# INFORMATION PROVIDED
########

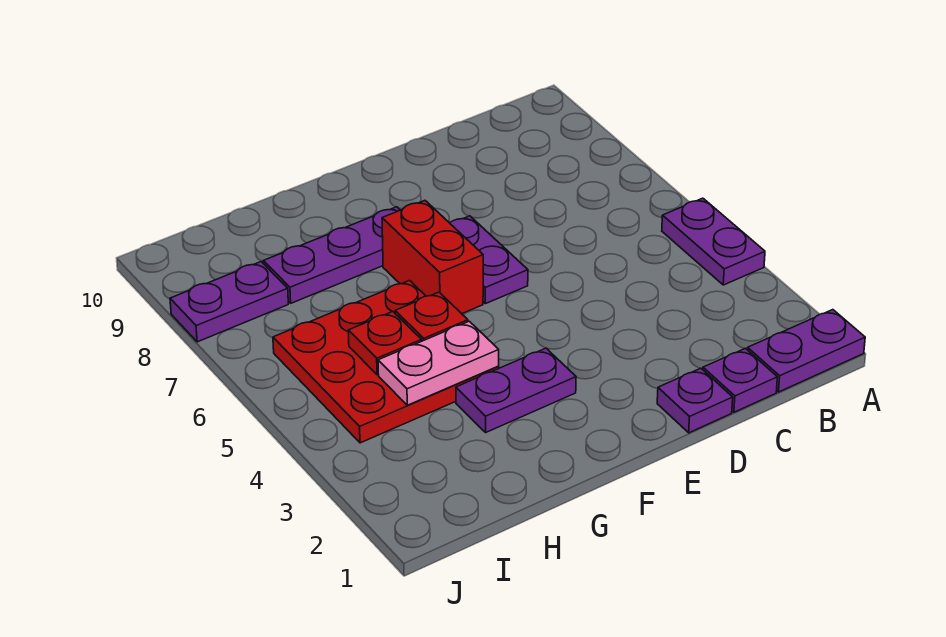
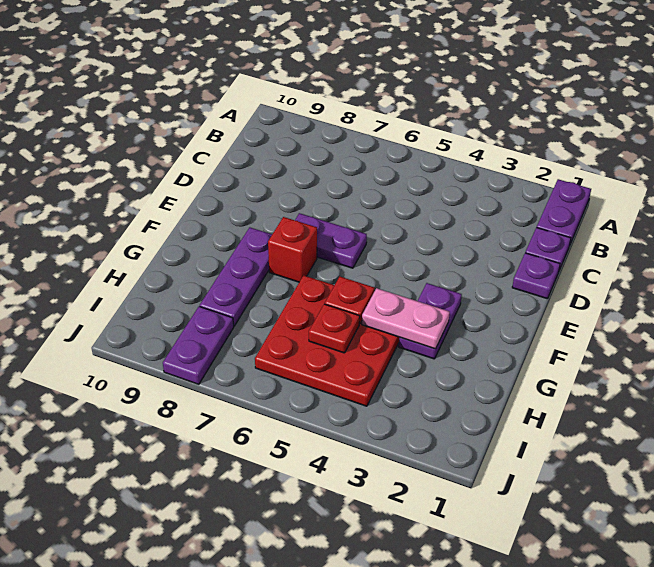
purple plate A4:A5 level 1 -> none
red brick F6:F7 level 1 -> red brick F7 level 1
pink plate G4:H4 level 2 -> pink plate G3:G4 level 2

########

# YOUR ASSIGNMENT
Give back exactly the lines from the one containing "red brick F6:F7" through the end of the listing above, with both ends included and nothing added.

# WRITTEN SOLUTION
red brick F6:F7 level 1 -> red brick F7 level 1
pink plate G4:H4 level 2 -> pink plate G3:G4 level 2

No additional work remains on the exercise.